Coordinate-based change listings
- - - - - - -
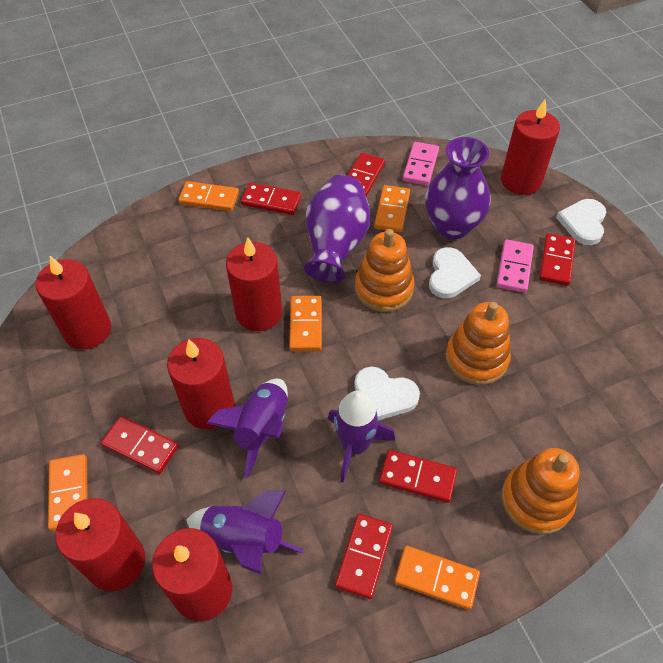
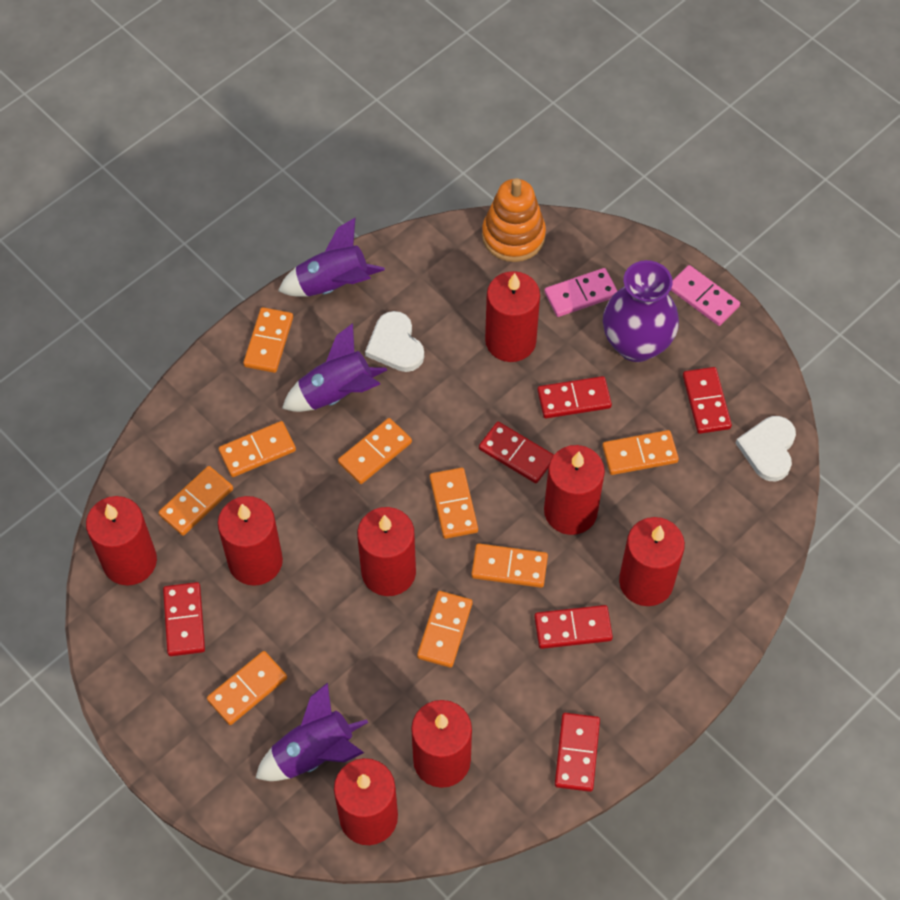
orange domino: 5 -> 9
orange stacking toy: 3 -> 1
purple vase: 2 -> 1
red candle: 6 -> 8
white heart: 3 -> 2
- - - - - - -
* [Task item]: Repeat every record above exactly, but drop the pictures.

* [Task response]:
orange domino: 5 -> 9
orange stacking toy: 3 -> 1
purple vase: 2 -> 1
red candle: 6 -> 8
white heart: 3 -> 2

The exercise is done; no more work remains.